- **Datos del ejercicio**:
# # #

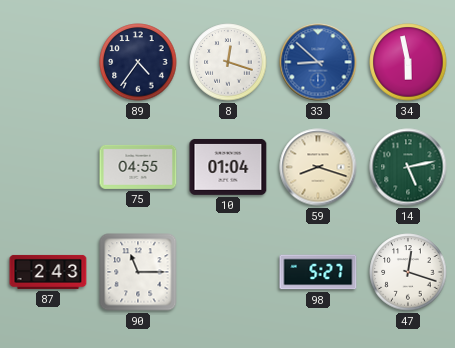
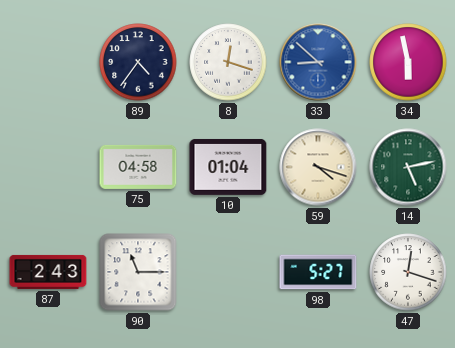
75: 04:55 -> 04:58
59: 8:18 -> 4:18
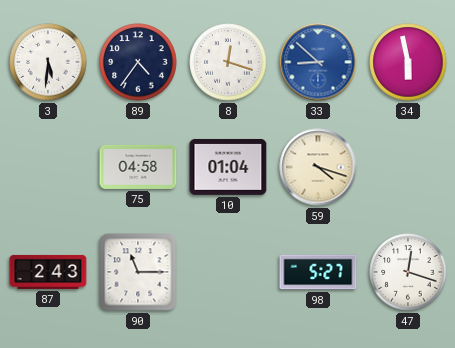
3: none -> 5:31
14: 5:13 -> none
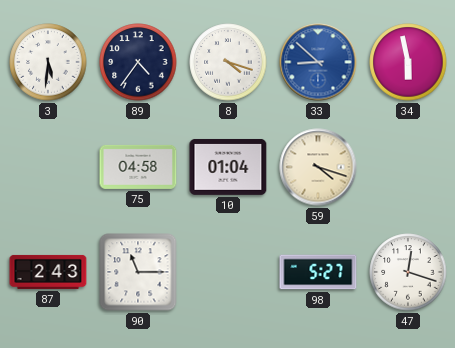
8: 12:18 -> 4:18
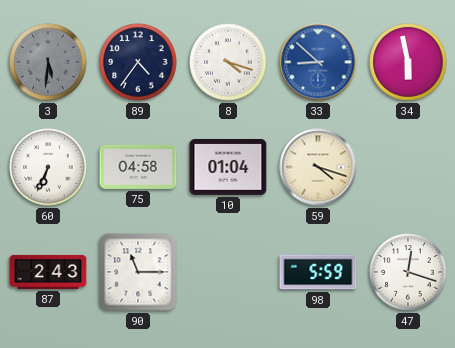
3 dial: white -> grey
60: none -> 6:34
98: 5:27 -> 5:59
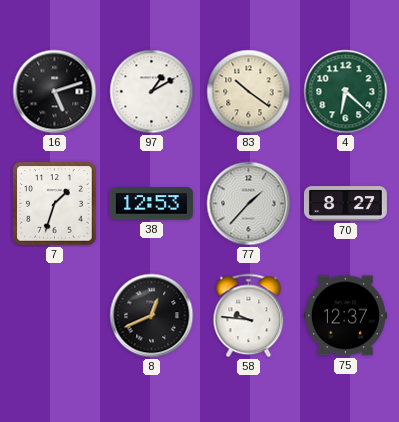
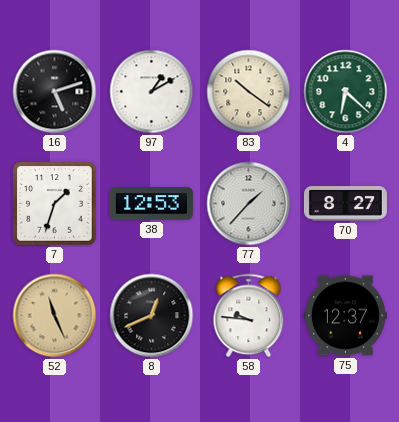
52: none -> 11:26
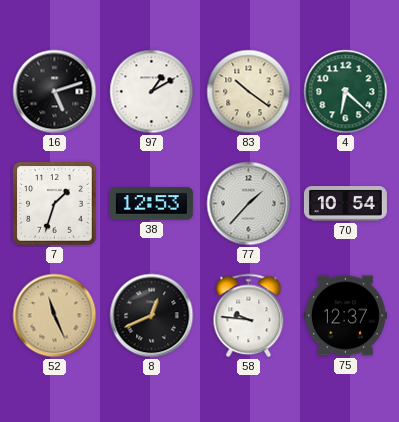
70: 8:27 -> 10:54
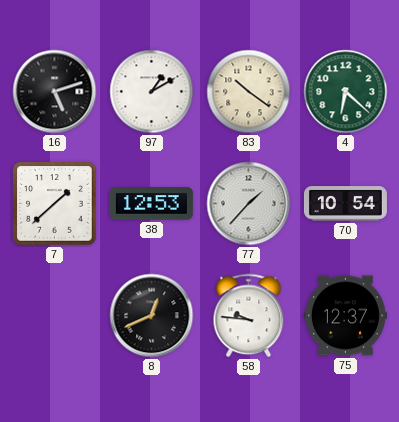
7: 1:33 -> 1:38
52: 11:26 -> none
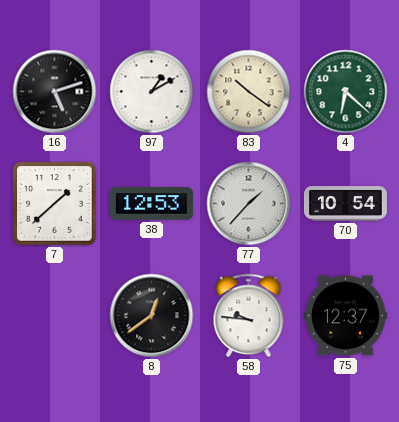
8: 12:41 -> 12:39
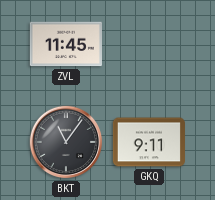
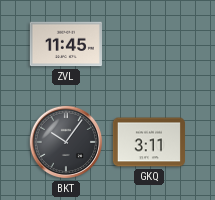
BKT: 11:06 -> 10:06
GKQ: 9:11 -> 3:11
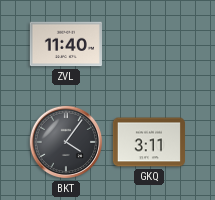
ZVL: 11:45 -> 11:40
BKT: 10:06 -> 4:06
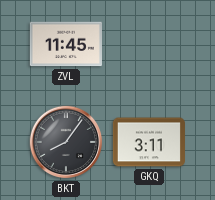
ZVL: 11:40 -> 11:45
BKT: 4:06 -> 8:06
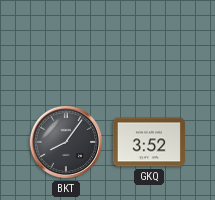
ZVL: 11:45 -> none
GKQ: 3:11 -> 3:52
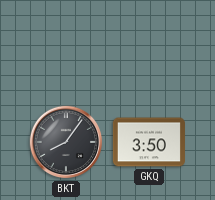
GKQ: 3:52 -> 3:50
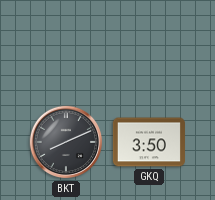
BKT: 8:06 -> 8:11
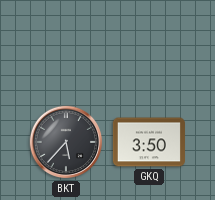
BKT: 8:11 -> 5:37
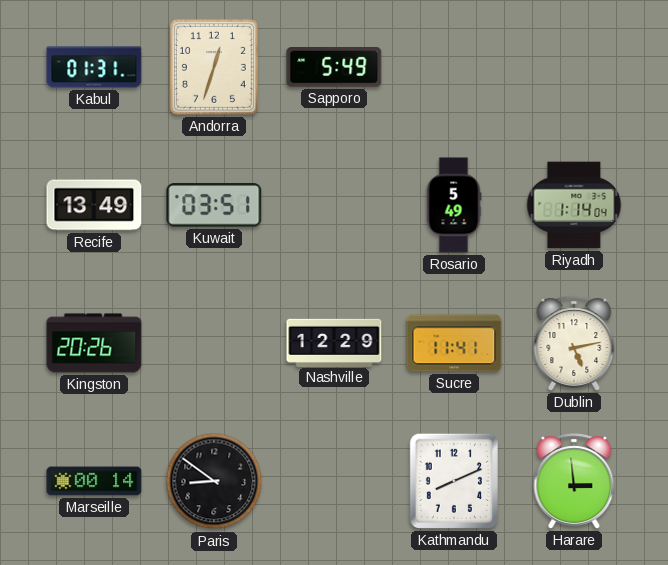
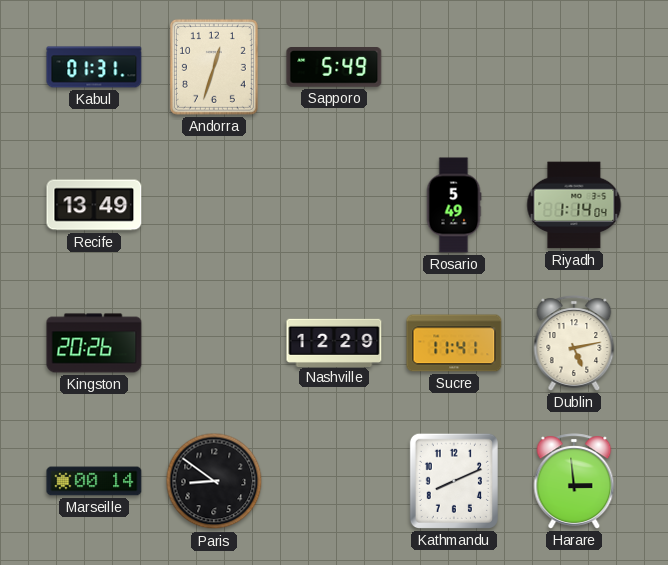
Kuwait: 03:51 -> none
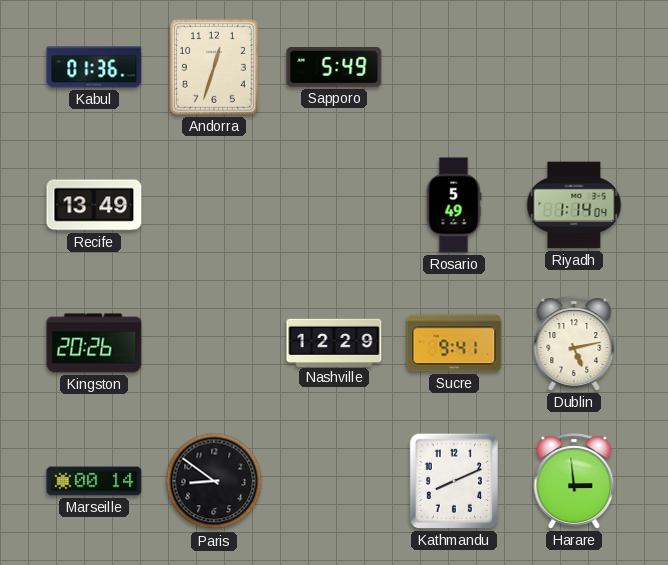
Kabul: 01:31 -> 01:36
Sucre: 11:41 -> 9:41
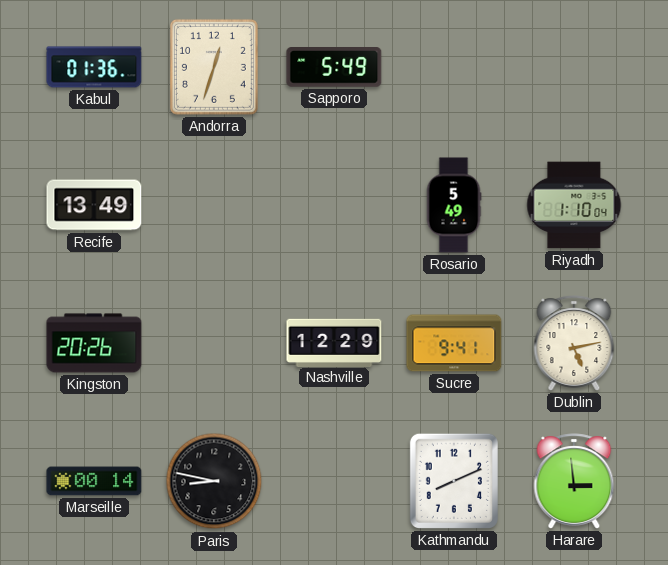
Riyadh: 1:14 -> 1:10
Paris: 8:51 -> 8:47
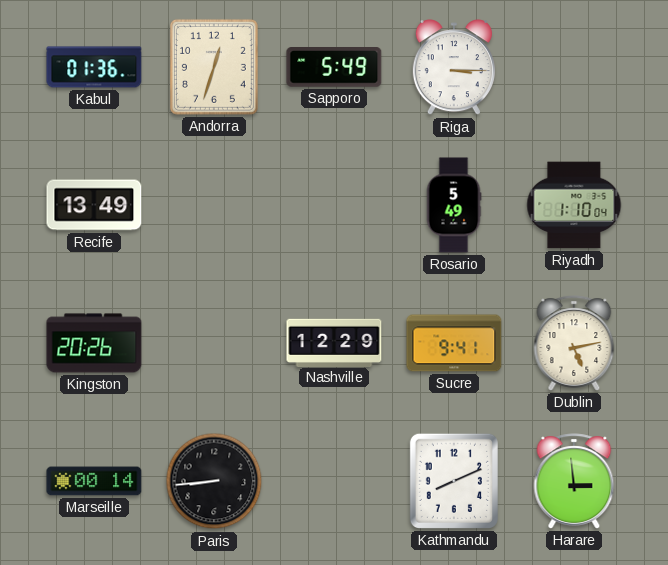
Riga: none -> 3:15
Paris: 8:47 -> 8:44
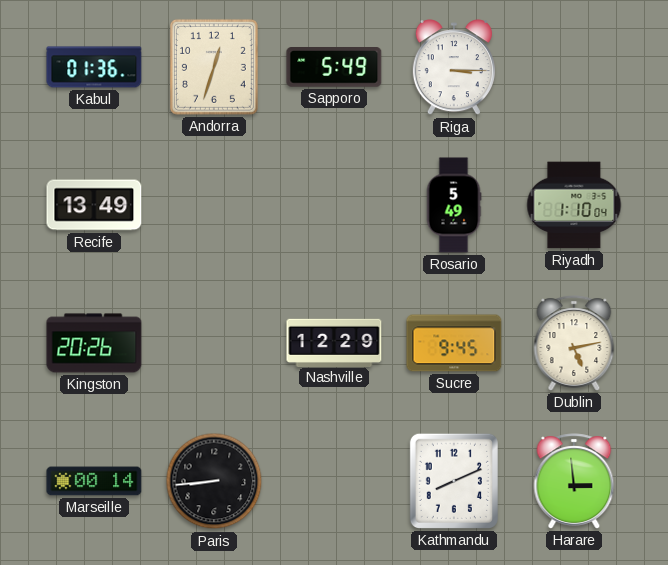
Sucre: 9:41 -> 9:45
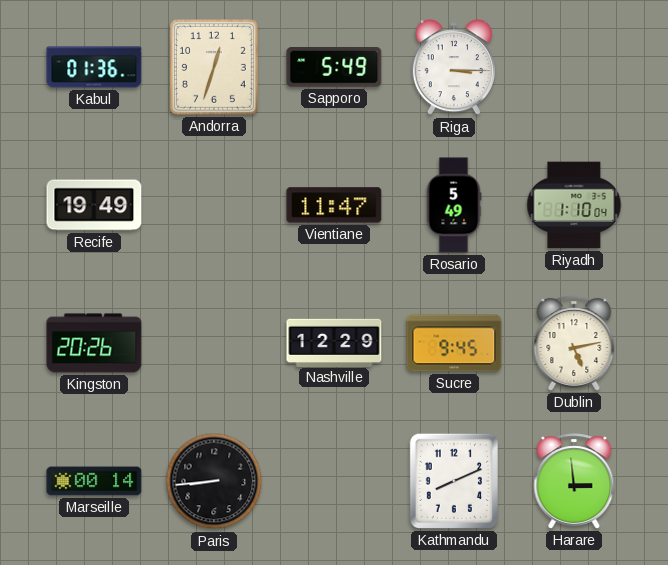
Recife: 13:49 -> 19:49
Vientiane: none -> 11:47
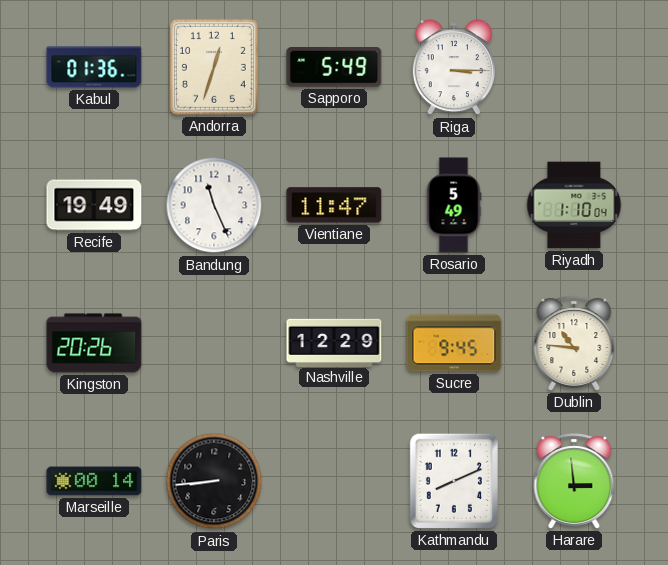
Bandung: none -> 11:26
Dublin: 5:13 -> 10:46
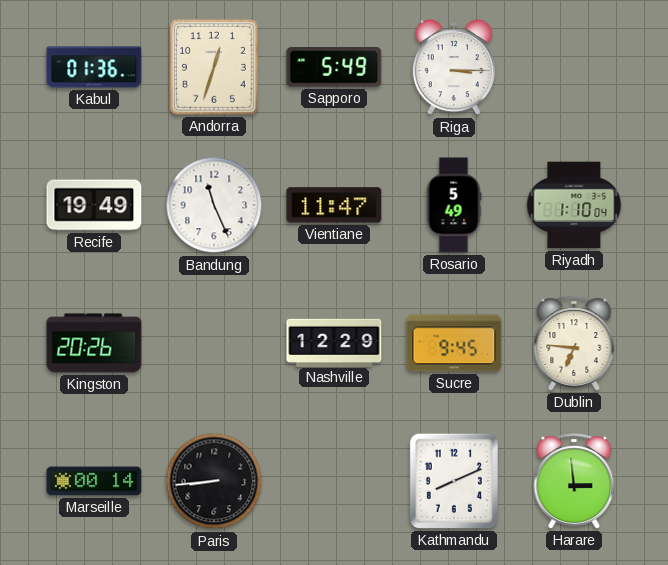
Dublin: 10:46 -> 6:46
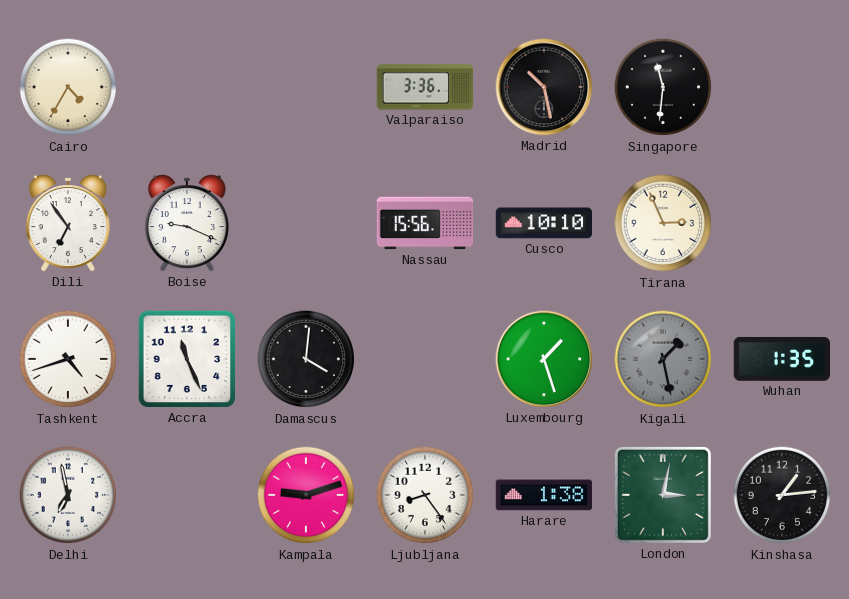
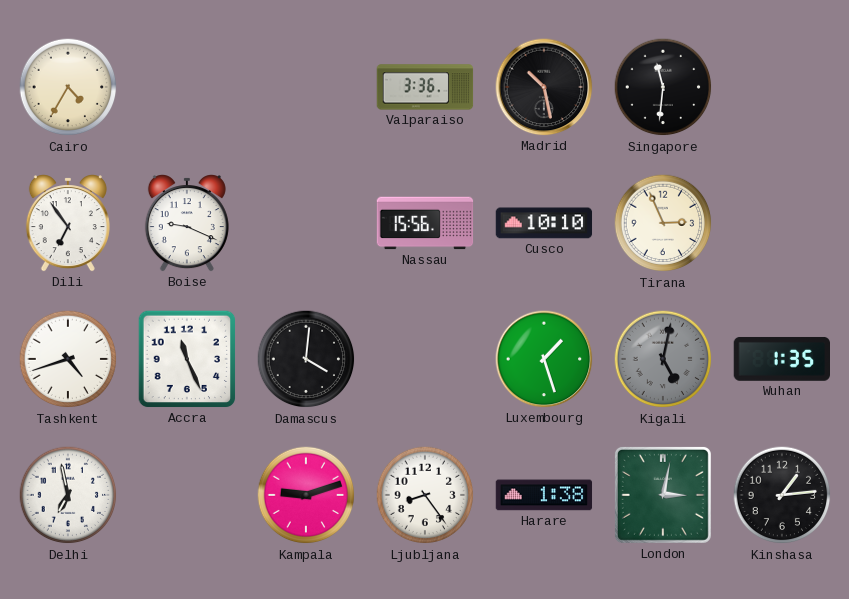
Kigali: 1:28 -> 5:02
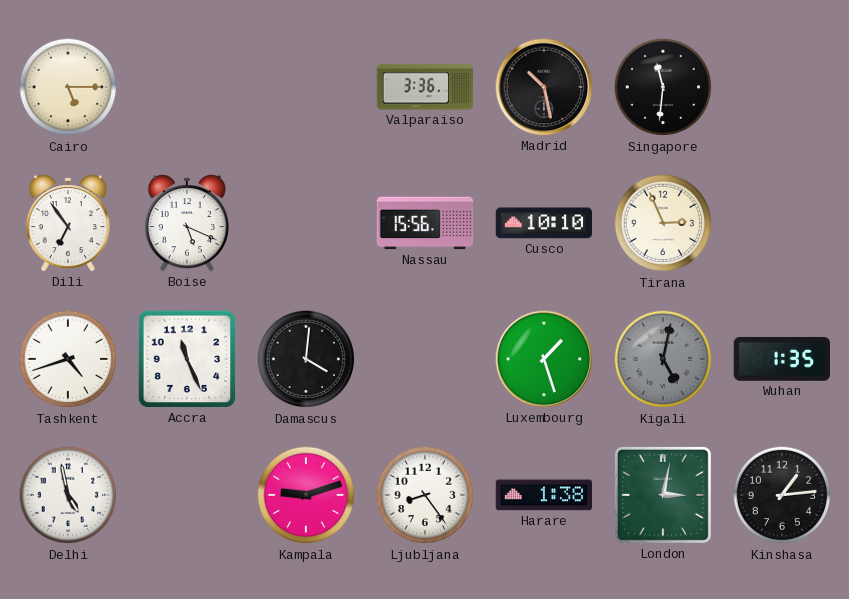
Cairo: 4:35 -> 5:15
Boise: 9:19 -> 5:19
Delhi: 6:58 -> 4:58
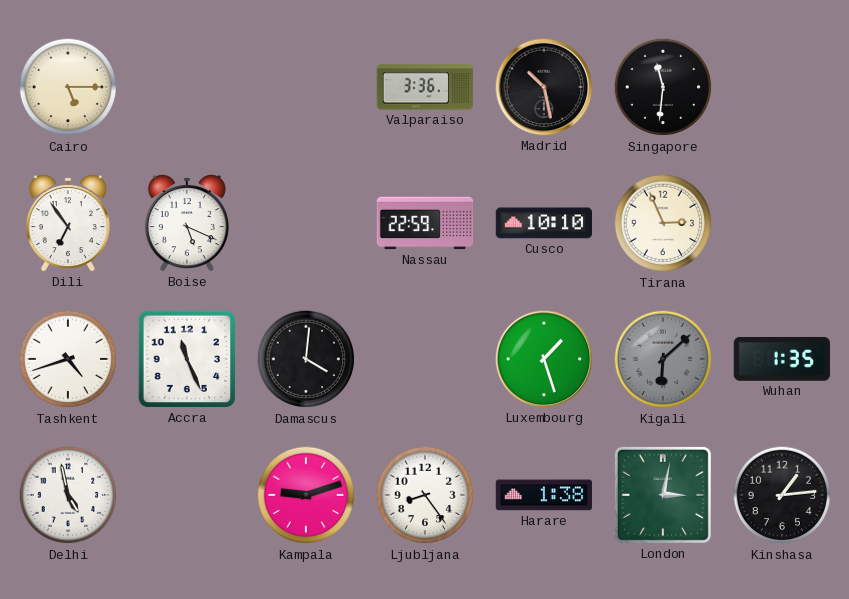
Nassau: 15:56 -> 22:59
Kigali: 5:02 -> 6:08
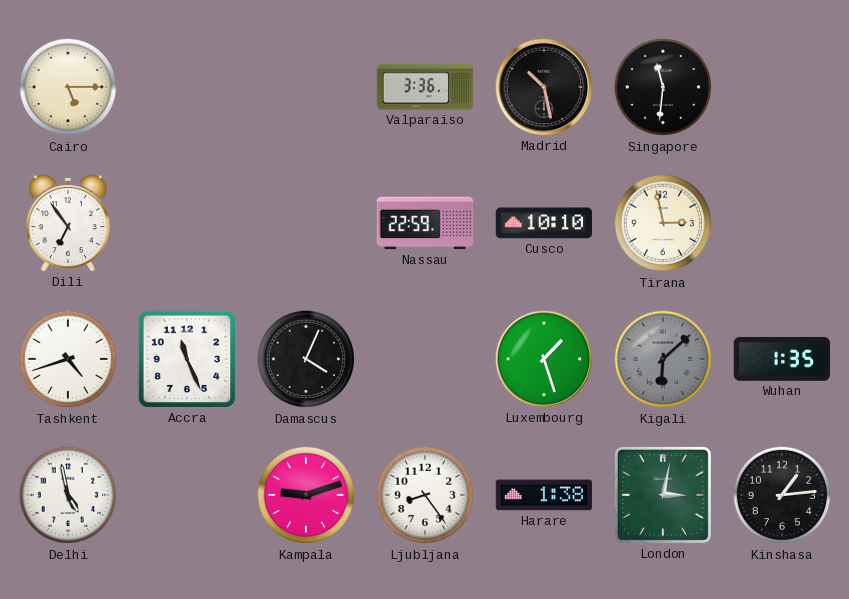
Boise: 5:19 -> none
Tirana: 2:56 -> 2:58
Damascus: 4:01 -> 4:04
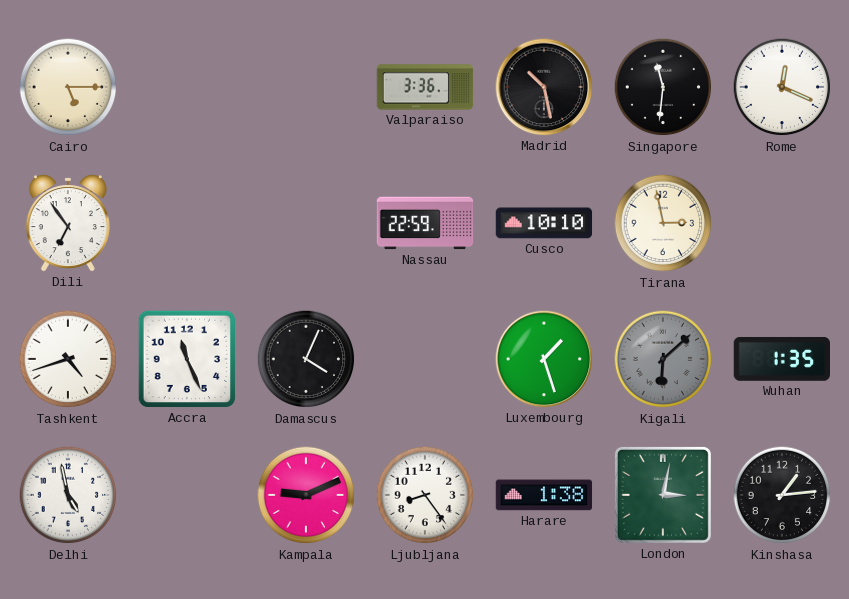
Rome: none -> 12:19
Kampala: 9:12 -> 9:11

# # #

- **Tarea**:
Cita textualmente todas las líneas del listado anterior y omite las que solo señalan una imagen.

- **Tarea resuelta**:
75: 04:55 -> 04:58
59: 8:18 -> 4:18
3: none -> 5:31
14: 5:13 -> none
8: 12:18 -> 4:18
3 dial: white -> grey
60: none -> 6:34
98: 5:27 -> 5:59
52: none -> 11:26
70: 8:27 -> 10:54
7: 1:33 -> 1:38
52: 11:26 -> none
8: 12:41 -> 12:39
BKT: 11:06 -> 10:06
GKQ: 9:11 -> 3:11
ZVL: 11:45 -> 11:40
BKT: 10:06 -> 4:06
ZVL: 11:40 -> 11:45
BKT: 4:06 -> 8:06
ZVL: 11:45 -> none
GKQ: 3:11 -> 3:52
GKQ: 3:52 -> 3:50
BKT: 8:06 -> 8:11
BKT: 8:11 -> 5:37
Kuwait: 03:51 -> none
Kabul: 01:31 -> 01:36
Sucre: 11:41 -> 9:41
Riyadh: 1:14 -> 1:10
Paris: 8:51 -> 8:47
Riga: none -> 3:15
Paris: 8:47 -> 8:44
Sucre: 9:41 -> 9:45
Recife: 13:49 -> 19:49
Vientiane: none -> 11:47
Bandung: none -> 11:26
Dublin: 5:13 -> 10:46
Dublin: 10:46 -> 6:46
Kigali: 1:28 -> 5:02
Cairo: 4:35 -> 5:15
Boise: 9:19 -> 5:19
Delhi: 6:58 -> 4:58
Nassau: 15:56 -> 22:59
Kigali: 5:02 -> 6:08
Boise: 5:19 -> none
Tirana: 2:56 -> 2:58
Damascus: 4:01 -> 4:04
Rome: none -> 12:19
Kampala: 9:12 -> 9:11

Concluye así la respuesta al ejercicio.